- _What is needed_
Write every entry out again exactly, please, and skip the pictures.

[Given data]

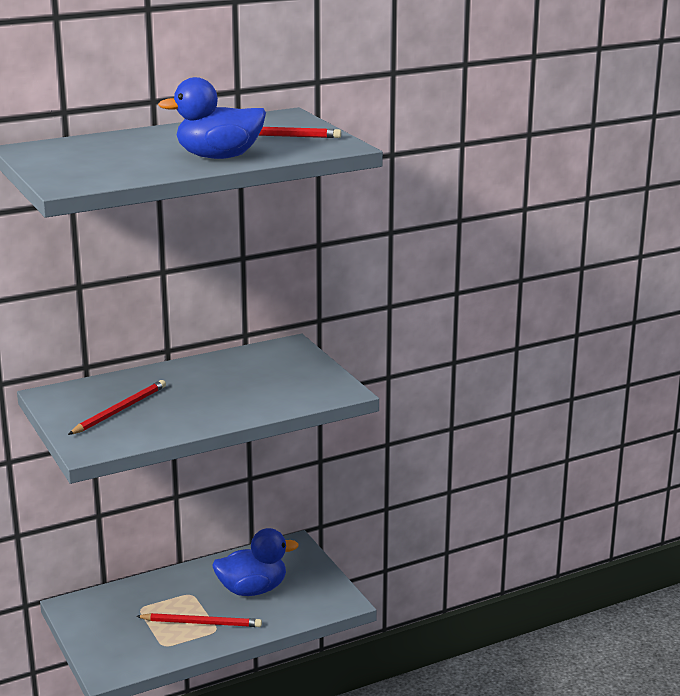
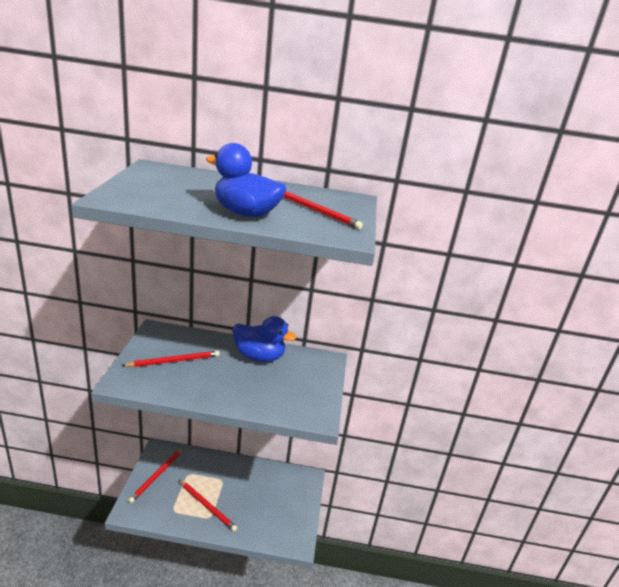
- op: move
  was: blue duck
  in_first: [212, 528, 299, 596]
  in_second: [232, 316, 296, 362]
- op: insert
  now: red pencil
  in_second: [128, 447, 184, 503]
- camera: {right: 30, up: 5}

[/Given data]

- _Completed task_
- op: move
  was: blue duck
  in_first: [212, 528, 299, 596]
  in_second: [232, 316, 296, 362]
- op: insert
  now: red pencil
  in_second: [128, 447, 184, 503]
- camera: {right: 30, up: 5}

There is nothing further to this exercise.